▸ **INSTRUCTIONS FOR THE TASK**
Would you write out every entry exactly, but without the pictures?

▸ **EXERCISE INPUTS**
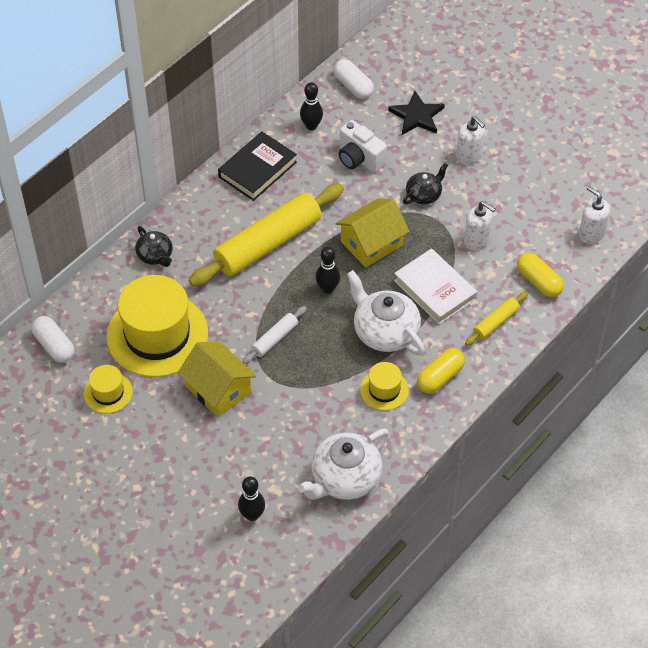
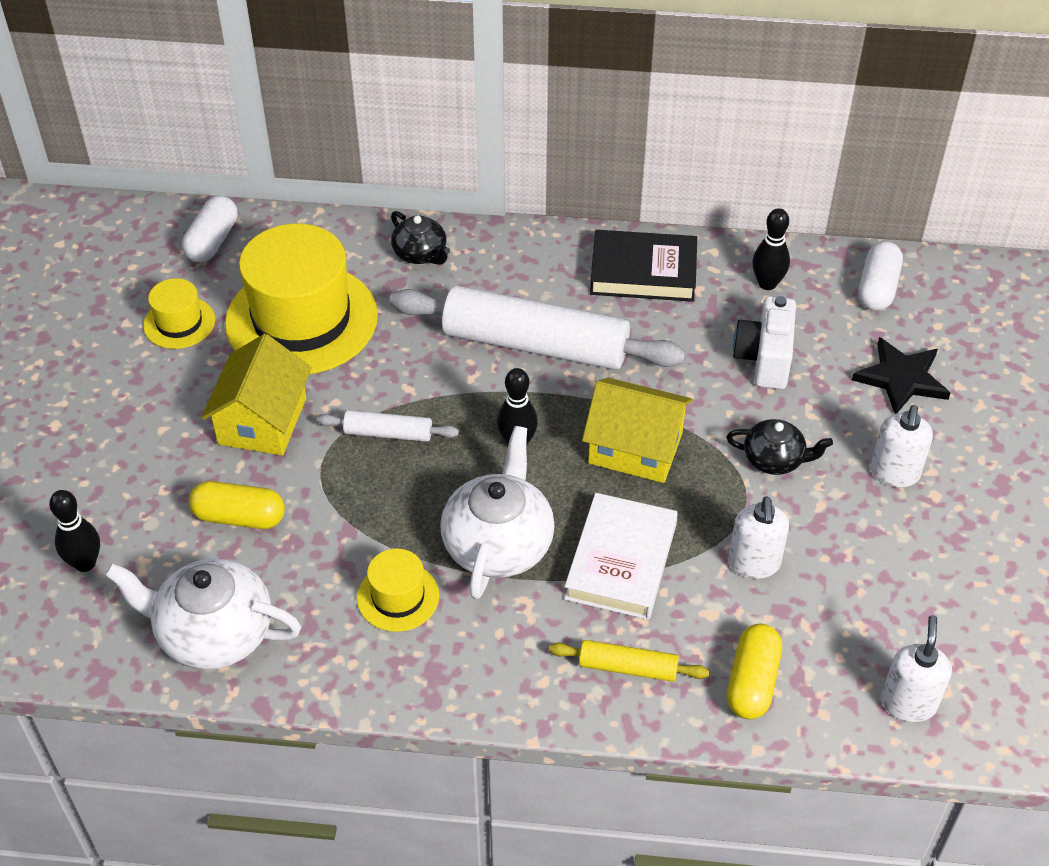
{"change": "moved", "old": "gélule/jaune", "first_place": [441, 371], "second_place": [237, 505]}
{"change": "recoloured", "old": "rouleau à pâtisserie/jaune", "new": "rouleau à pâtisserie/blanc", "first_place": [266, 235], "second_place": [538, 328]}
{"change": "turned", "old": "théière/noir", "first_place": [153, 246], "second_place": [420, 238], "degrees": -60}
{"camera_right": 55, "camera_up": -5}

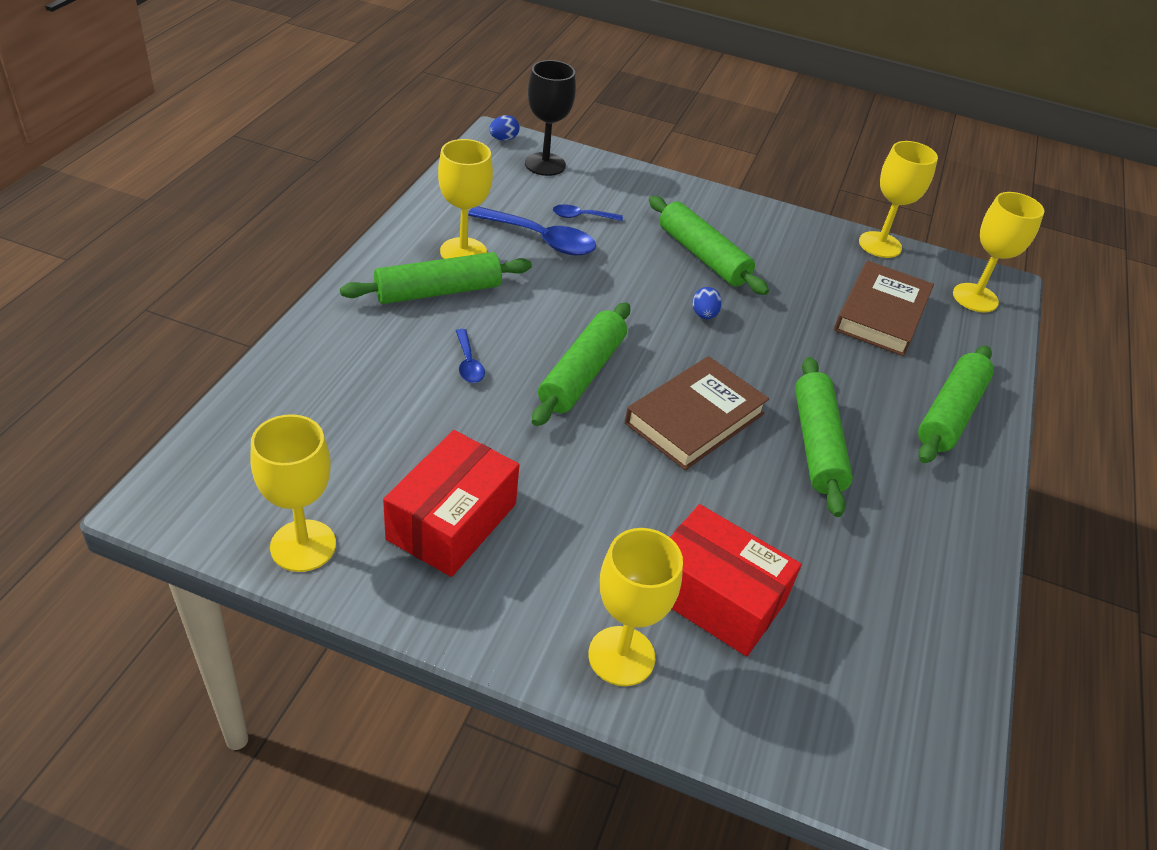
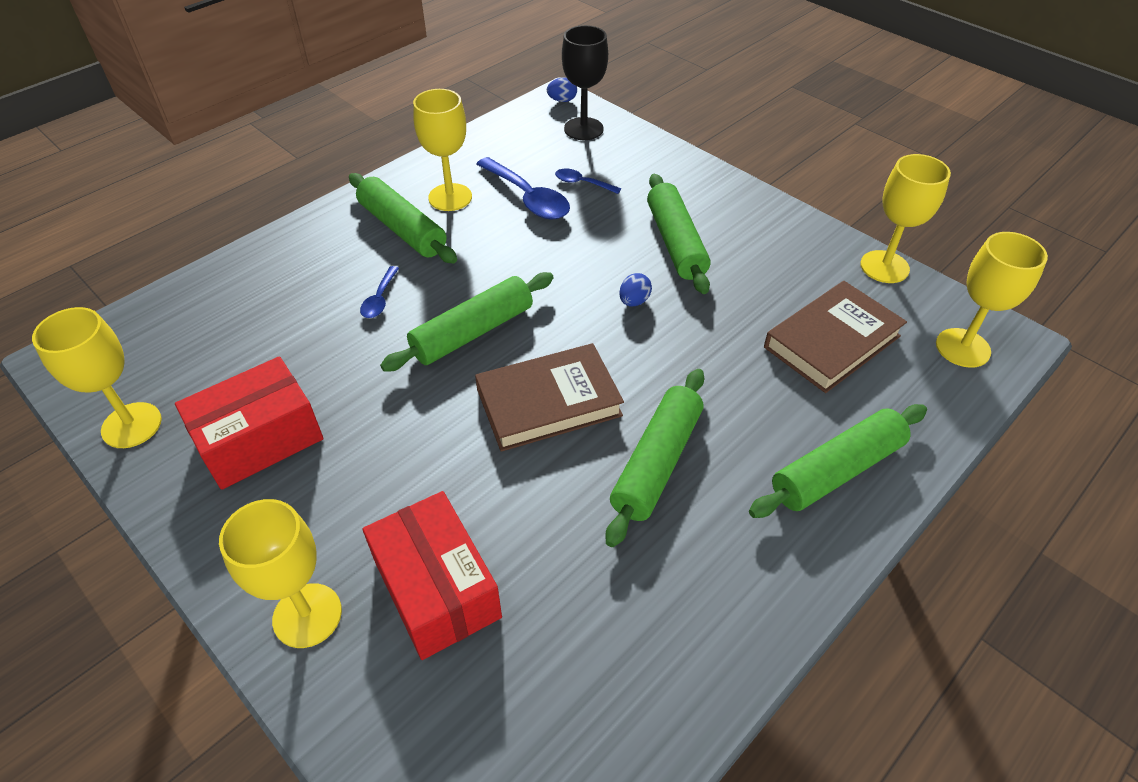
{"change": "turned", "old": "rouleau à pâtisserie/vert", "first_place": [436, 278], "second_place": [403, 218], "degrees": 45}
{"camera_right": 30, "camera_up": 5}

▸ **REPLY TO THE EXERCISE**
{"change": "moved", "old": "gélule/jaune", "first_place": [441, 371], "second_place": [237, 505]}
{"change": "recoloured", "old": "rouleau à pâtisserie/jaune", "new": "rouleau à pâtisserie/blanc", "first_place": [266, 235], "second_place": [538, 328]}
{"change": "turned", "old": "théière/noir", "first_place": [153, 246], "second_place": [420, 238], "degrees": -60}
{"camera_right": 55, "camera_up": -5}

{"change": "turned", "old": "rouleau à pâtisserie/vert", "first_place": [436, 278], "second_place": [403, 218], "degrees": 45}
{"camera_right": 30, "camera_up": 5}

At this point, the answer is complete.